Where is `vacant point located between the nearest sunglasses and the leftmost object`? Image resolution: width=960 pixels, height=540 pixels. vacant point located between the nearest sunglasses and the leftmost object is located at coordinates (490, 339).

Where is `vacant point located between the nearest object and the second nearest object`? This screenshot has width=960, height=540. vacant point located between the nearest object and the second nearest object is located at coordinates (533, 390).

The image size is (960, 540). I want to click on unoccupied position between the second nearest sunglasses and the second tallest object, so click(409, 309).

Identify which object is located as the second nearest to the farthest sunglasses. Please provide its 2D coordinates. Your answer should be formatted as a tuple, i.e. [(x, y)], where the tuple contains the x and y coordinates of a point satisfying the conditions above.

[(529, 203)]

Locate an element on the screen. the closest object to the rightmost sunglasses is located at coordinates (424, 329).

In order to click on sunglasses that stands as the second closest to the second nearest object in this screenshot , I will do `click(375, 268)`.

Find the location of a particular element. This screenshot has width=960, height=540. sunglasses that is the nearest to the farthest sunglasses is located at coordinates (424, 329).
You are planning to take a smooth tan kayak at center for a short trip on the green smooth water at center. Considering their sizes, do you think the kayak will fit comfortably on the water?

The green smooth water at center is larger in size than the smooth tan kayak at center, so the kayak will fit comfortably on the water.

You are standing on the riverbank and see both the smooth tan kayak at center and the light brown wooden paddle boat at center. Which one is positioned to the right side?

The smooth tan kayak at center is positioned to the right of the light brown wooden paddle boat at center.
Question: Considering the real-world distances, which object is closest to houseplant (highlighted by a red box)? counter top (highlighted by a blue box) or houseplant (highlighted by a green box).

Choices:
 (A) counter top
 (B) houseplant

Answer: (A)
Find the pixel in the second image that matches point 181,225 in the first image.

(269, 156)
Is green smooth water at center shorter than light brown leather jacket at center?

**REQUIRED WORK**:
Copy the lines of data above exactly, starting from the line containing "You are standing" and continuing through the final line of the data.

**YOUR RESPONSE**:
You are standing on the riverbank and see both the smooth tan kayak at center and the light brown wooden paddle boat at center. Which one is positioned to the right side?

The smooth tan kayak at center is positioned to the right of the light brown wooden paddle boat at center.
Question: Considering the real-world distances, which object is closest to houseplant (highlighted by a red box)? counter top (highlighted by a blue box) or houseplant (highlighted by a green box).

Choices:
 (A) counter top
 (B) houseplant

Answer: (A)
Find the pixel in the second image that matches point 181,225 in the first image.

(269, 156)
Is green smooth water at center shorter than light brown leather jacket at center?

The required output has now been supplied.